What the task asks:
Please retype the records below exactly, omitting any images.

━━━━━ Material to process

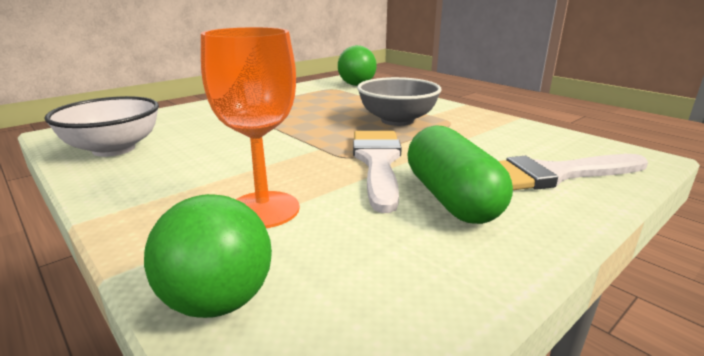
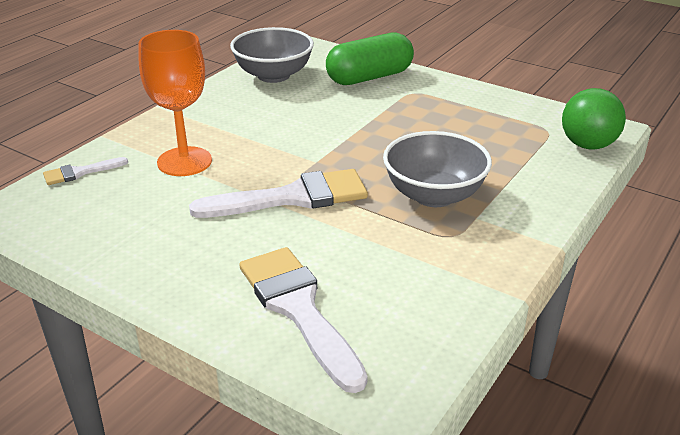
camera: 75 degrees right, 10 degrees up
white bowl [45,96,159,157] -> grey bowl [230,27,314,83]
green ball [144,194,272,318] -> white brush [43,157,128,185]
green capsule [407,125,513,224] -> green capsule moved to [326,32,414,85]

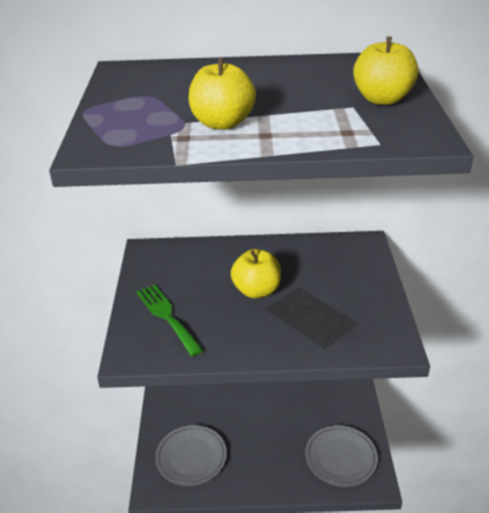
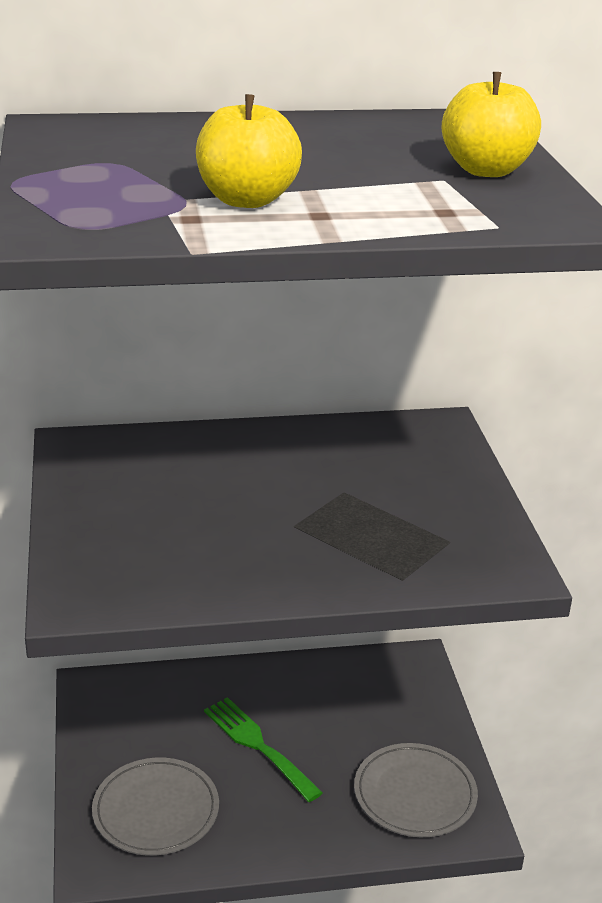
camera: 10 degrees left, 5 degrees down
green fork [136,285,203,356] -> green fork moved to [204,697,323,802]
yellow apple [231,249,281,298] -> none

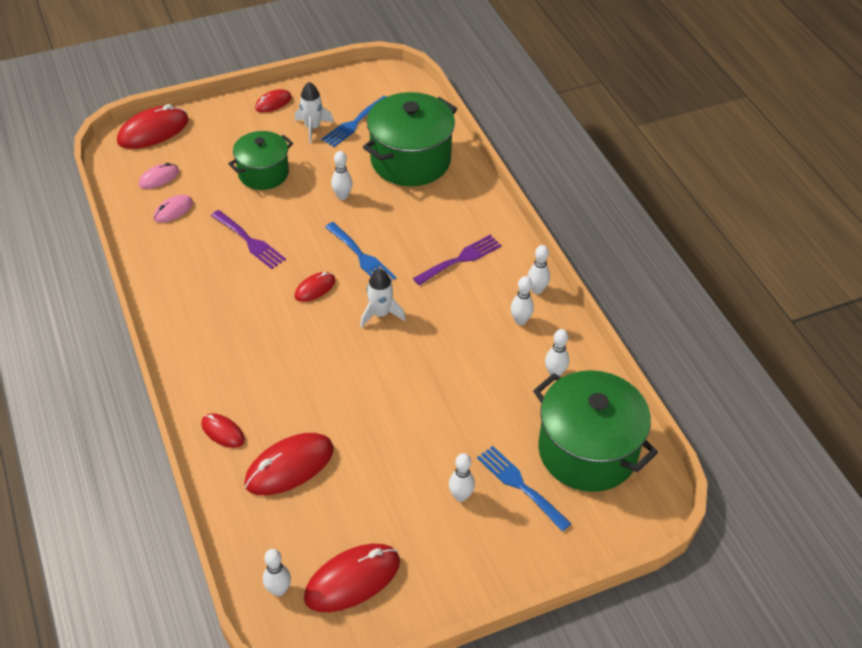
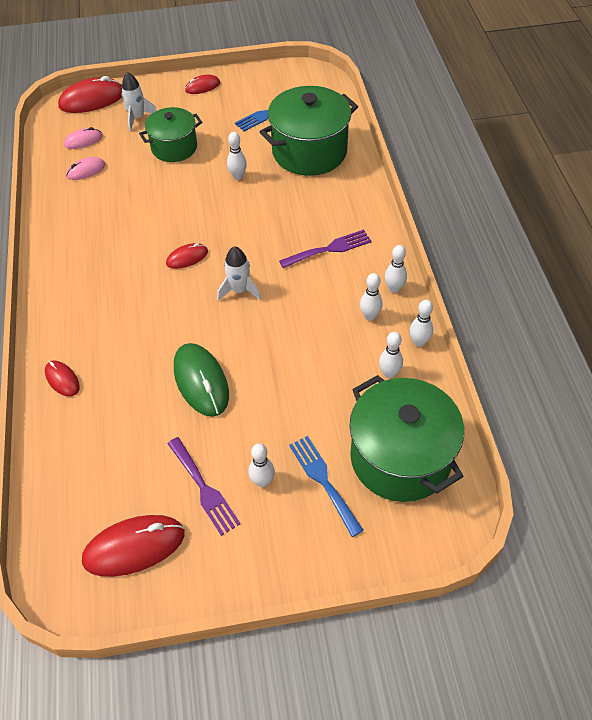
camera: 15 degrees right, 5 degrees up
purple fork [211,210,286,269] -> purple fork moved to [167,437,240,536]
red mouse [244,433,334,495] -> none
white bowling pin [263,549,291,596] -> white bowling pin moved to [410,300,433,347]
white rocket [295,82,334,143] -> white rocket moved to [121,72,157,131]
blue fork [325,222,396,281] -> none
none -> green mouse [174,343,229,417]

━━━━━━━━━━

Response area:
camera: 75 degrees right, 10 degrees up
white bowl [45,96,159,157] -> grey bowl [230,27,314,83]
green ball [144,194,272,318] -> white brush [43,157,128,185]
green capsule [407,125,513,224] -> green capsule moved to [326,32,414,85]

camera: 10 degrees left, 5 degrees down
green fork [136,285,203,356] -> green fork moved to [204,697,323,802]
yellow apple [231,249,281,298] -> none

camera: 15 degrees right, 5 degrees up
purple fork [211,210,286,269] -> purple fork moved to [167,437,240,536]
red mouse [244,433,334,495] -> none
white bowling pin [263,549,291,596] -> white bowling pin moved to [410,300,433,347]
white rocket [295,82,334,143] -> white rocket moved to [121,72,157,131]
blue fork [325,222,396,281] -> none
none -> green mouse [174,343,229,417]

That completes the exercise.